**What is required:**
Print nothing but the lines below starting at the line that holds "(650, 348) = (593, 358): brown" and ending at the line that holds "(810, 315) = (739, 505): turquoise", including both, each exactly as written.

(Given records begins)

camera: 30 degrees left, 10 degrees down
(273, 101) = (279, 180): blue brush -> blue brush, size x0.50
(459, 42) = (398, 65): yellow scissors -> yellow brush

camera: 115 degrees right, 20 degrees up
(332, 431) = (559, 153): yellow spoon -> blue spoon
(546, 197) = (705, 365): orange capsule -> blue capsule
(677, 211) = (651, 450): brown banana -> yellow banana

(Given records ends)
(Given records begins)

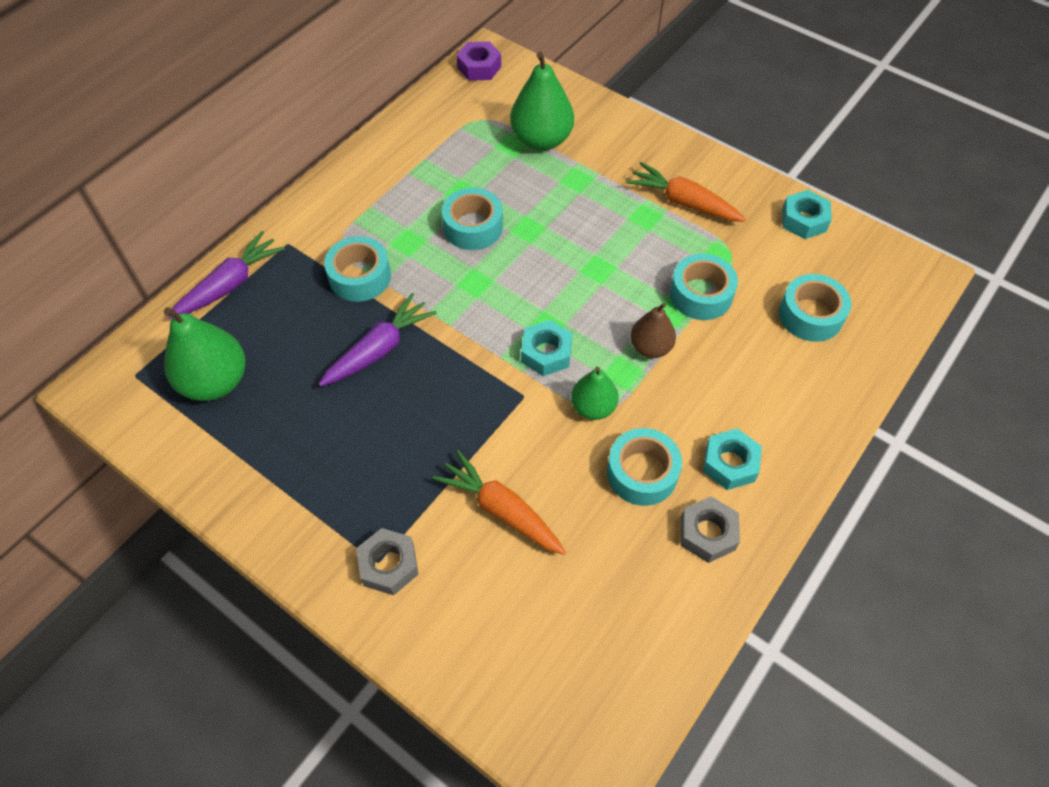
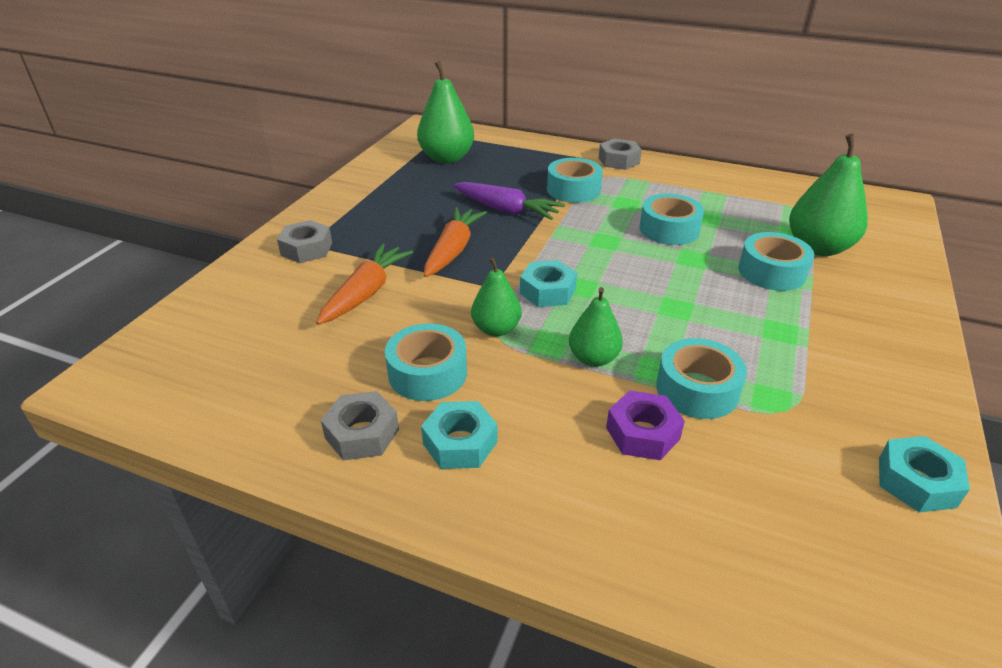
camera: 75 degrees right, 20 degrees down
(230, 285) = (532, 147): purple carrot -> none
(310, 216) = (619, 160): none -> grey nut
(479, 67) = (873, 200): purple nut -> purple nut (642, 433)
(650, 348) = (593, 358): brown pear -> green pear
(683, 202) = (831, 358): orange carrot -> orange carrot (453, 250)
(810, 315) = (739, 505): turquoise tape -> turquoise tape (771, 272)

(Given records ends)
(Given records begins)

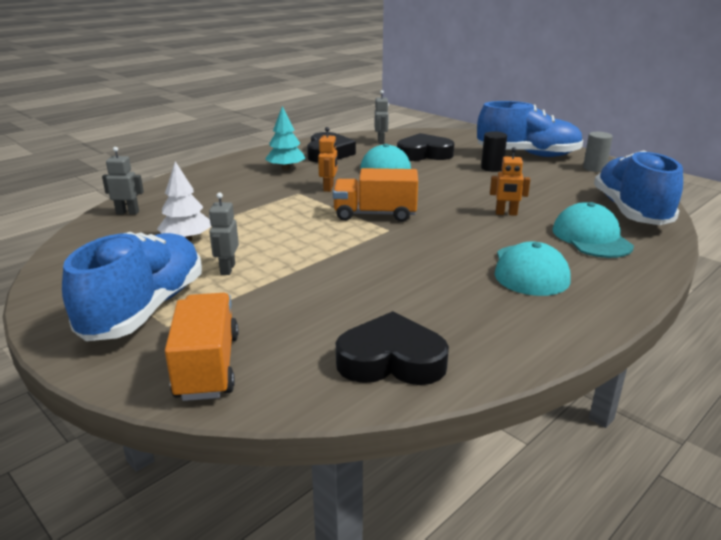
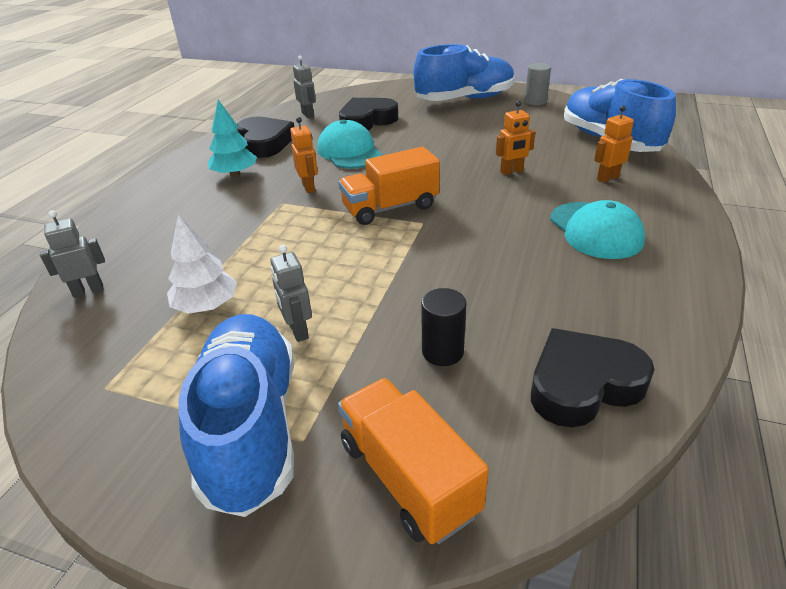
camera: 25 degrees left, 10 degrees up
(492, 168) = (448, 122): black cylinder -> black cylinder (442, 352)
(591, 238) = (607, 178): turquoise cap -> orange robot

(Given records ends)

**Result of the task:**
(650, 348) = (593, 358): brown pear -> green pear
(683, 202) = (831, 358): orange carrot -> orange carrot (453, 250)
(810, 315) = (739, 505): turquoise tape -> turquoise tape (771, 272)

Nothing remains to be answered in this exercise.